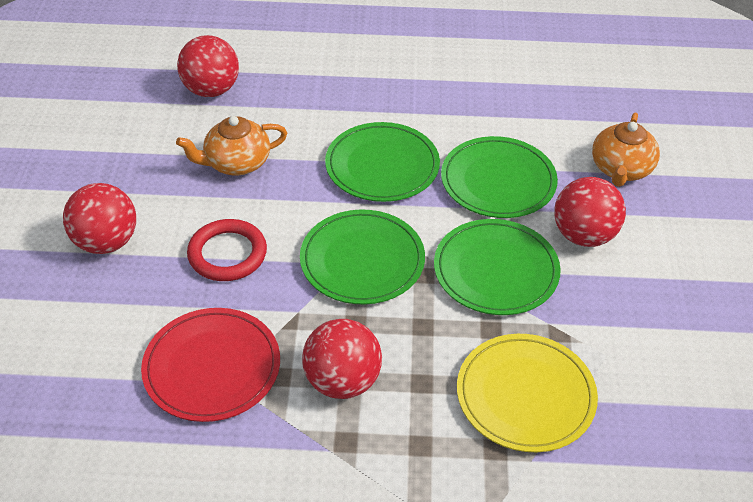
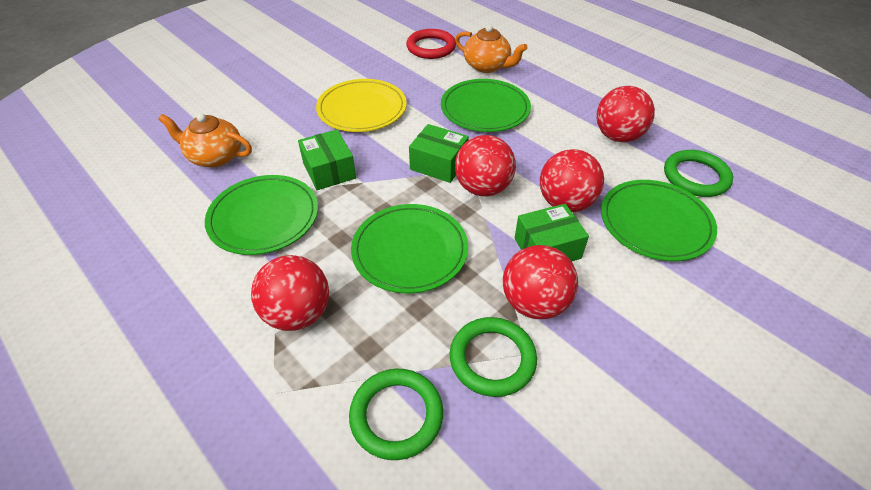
green box: 0 -> 3
green ring: 0 -> 3
red ball: 4 -> 5
red plate: 1 -> 0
######
What is needed —
With pictures excluded, the data must be transcribed in full and to the letter.

Task output —
green box: 0 -> 3
green ring: 0 -> 3
red ball: 4 -> 5
red plate: 1 -> 0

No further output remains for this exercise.